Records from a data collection
BEGIN

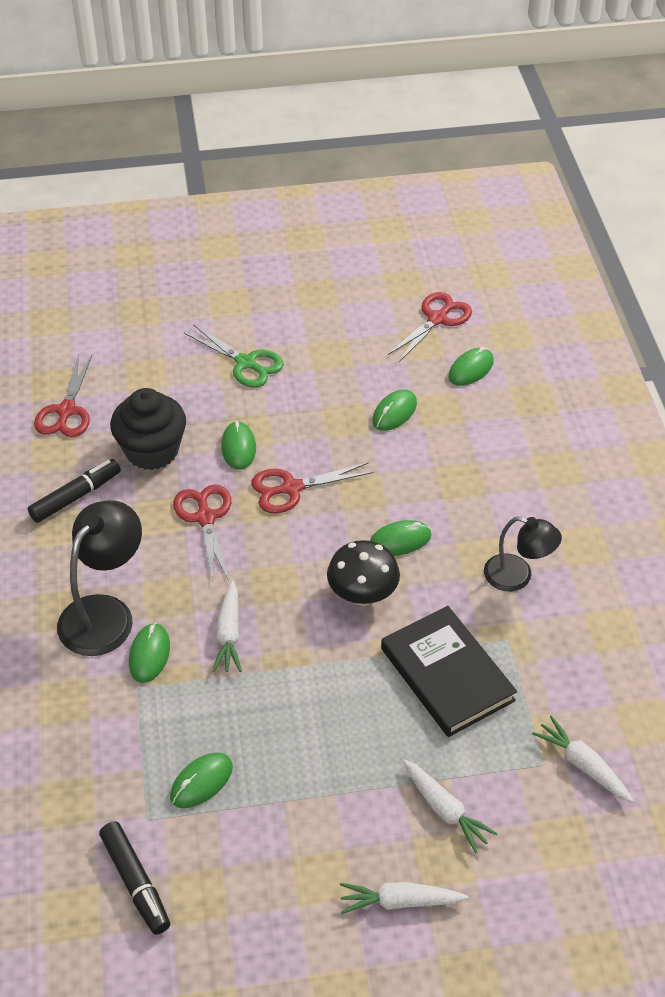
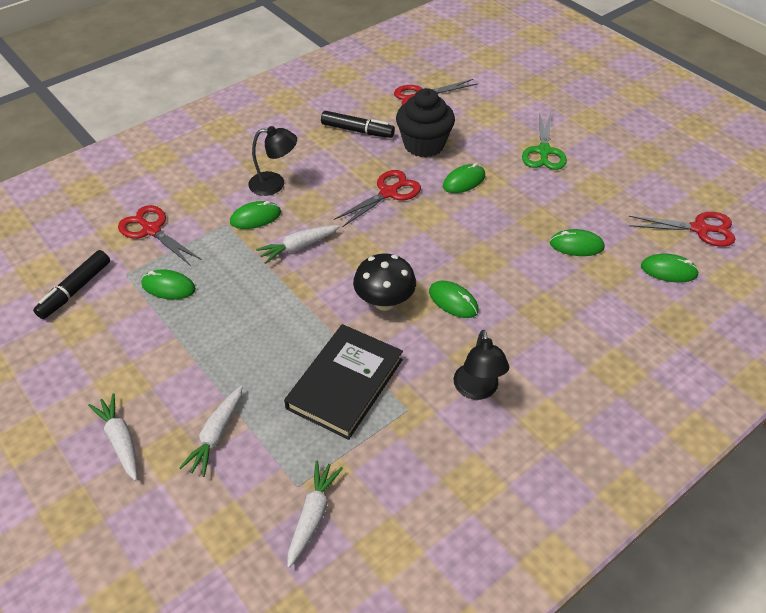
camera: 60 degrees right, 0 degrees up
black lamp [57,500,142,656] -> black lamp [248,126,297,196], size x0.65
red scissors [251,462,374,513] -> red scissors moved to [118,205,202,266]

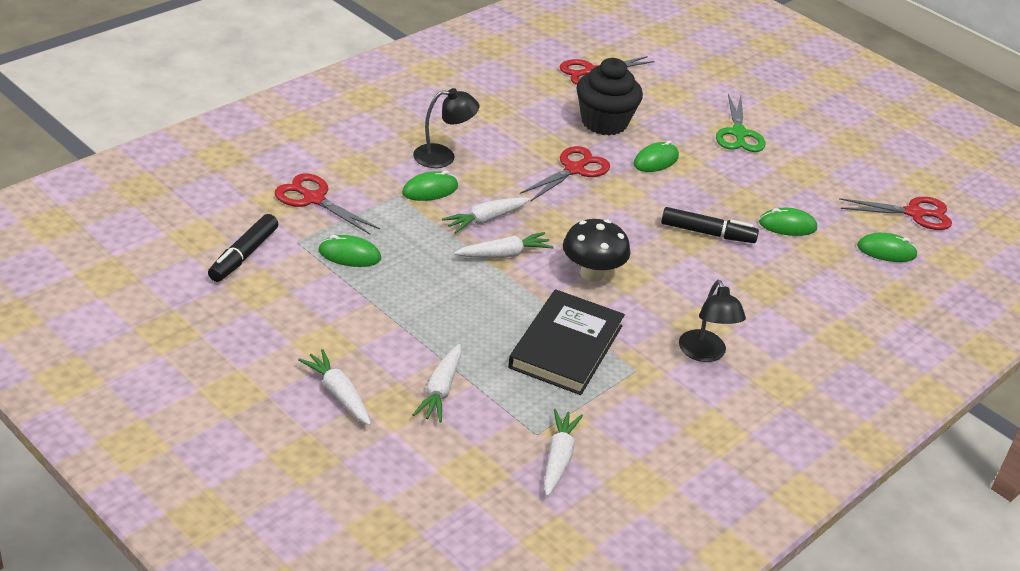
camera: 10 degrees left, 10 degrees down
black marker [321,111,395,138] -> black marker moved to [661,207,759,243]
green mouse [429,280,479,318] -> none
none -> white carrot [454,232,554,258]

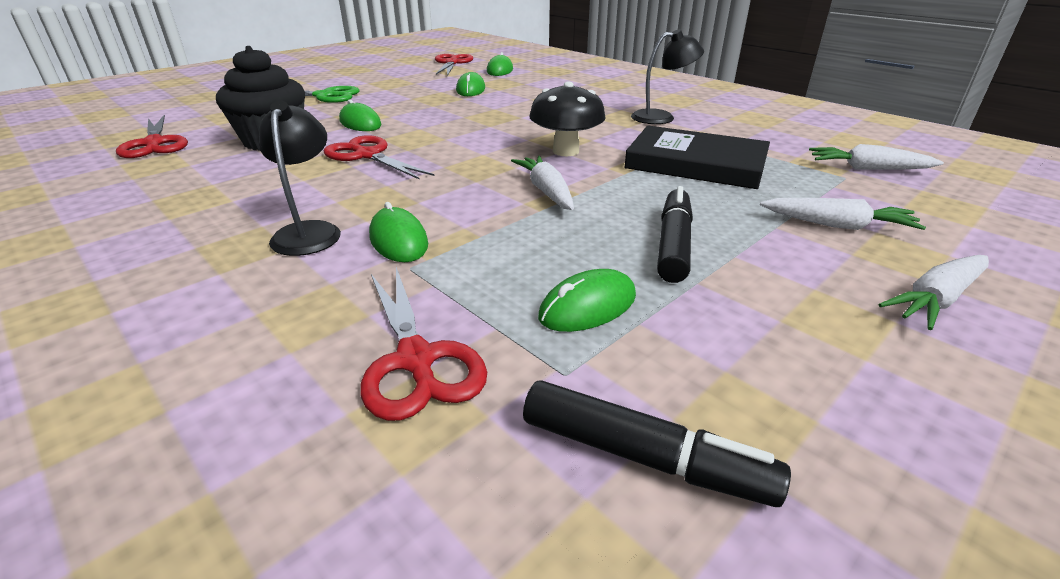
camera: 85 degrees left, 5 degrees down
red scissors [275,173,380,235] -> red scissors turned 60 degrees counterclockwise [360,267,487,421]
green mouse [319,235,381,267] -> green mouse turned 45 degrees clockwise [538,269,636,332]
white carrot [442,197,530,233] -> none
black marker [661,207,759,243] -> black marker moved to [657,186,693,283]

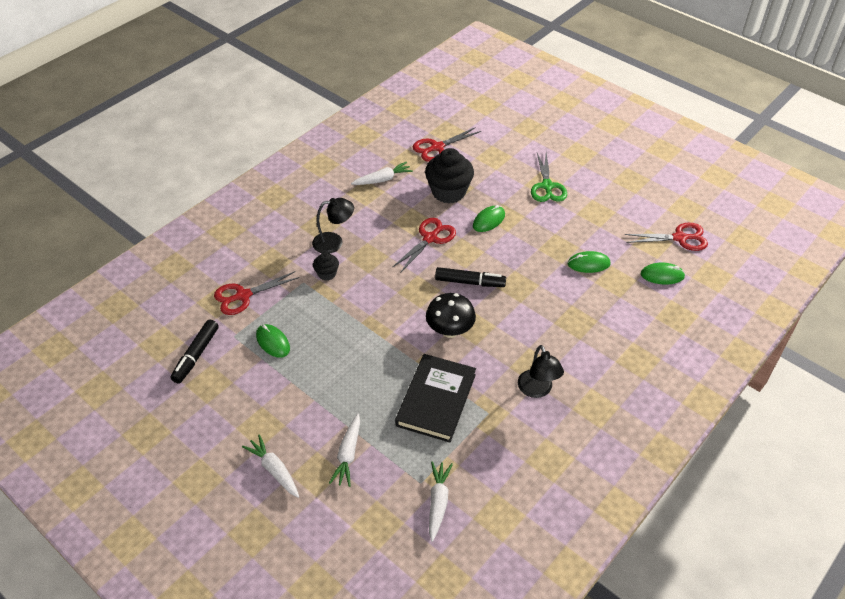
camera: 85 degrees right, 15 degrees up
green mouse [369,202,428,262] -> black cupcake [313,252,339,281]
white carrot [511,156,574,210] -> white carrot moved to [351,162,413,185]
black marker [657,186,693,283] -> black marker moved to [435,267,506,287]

END

> [How to complete this task] All lines of the records containing "scissors" should be shown.

> [Output of the task]
red scissors [251,462,374,513] -> red scissors moved to [118,205,202,266]
red scissors [275,173,380,235] -> red scissors turned 60 degrees counterclockwise [360,267,487,421]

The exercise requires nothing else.